═════ DATA FOR REVIEW

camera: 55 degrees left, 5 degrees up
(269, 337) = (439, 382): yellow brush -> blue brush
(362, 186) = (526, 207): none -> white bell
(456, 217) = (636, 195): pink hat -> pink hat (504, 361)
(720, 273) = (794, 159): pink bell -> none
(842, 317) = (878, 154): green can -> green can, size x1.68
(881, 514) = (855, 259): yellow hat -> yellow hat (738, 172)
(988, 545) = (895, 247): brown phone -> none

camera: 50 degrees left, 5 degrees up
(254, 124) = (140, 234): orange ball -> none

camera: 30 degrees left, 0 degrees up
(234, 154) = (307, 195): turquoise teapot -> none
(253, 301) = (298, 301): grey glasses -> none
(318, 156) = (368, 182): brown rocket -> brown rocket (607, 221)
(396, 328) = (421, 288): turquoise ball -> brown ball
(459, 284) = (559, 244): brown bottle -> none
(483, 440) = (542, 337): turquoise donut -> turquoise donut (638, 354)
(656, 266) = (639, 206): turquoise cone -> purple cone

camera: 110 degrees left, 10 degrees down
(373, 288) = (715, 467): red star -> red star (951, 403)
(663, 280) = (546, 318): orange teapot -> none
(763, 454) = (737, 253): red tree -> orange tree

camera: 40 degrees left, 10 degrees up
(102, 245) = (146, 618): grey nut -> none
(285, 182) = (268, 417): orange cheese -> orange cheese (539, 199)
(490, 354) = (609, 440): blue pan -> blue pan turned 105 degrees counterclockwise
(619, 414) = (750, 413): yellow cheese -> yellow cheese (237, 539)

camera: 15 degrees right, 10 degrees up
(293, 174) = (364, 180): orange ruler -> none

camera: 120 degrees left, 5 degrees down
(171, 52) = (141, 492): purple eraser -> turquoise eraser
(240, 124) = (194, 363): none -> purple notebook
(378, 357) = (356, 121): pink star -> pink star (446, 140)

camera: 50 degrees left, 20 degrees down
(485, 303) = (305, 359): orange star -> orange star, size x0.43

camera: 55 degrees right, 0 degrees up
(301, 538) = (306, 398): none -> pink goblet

══════════

Every line above from the line with "(842, 317) = (878, 154): green" to the line with "(171, 52) = (141, 492): purple", both included, must be reproduced exactly, and no other line may appear.

[FINISHED EXERCISE]
(842, 317) = (878, 154): green can -> green can, size x1.68
(881, 514) = (855, 259): yellow hat -> yellow hat (738, 172)
(988, 545) = (895, 247): brown phone -> none

camera: 50 degrees left, 5 degrees up
(254, 124) = (140, 234): orange ball -> none

camera: 30 degrees left, 0 degrees up
(234, 154) = (307, 195): turquoise teapot -> none
(253, 301) = (298, 301): grey glasses -> none
(318, 156) = (368, 182): brown rocket -> brown rocket (607, 221)
(396, 328) = (421, 288): turquoise ball -> brown ball
(459, 284) = (559, 244): brown bottle -> none
(483, 440) = (542, 337): turquoise donut -> turquoise donut (638, 354)
(656, 266) = (639, 206): turquoise cone -> purple cone

camera: 110 degrees left, 10 degrees down
(373, 288) = (715, 467): red star -> red star (951, 403)
(663, 280) = (546, 318): orange teapot -> none
(763, 454) = (737, 253): red tree -> orange tree

camera: 40 degrees left, 10 degrees up
(102, 245) = (146, 618): grey nut -> none
(285, 182) = (268, 417): orange cheese -> orange cheese (539, 199)
(490, 354) = (609, 440): blue pan -> blue pan turned 105 degrees counterclockwise
(619, 414) = (750, 413): yellow cheese -> yellow cheese (237, 539)

camera: 15 degrees right, 10 degrees up
(293, 174) = (364, 180): orange ruler -> none

camera: 120 degrees left, 5 degrees down
(171, 52) = (141, 492): purple eraser -> turquoise eraser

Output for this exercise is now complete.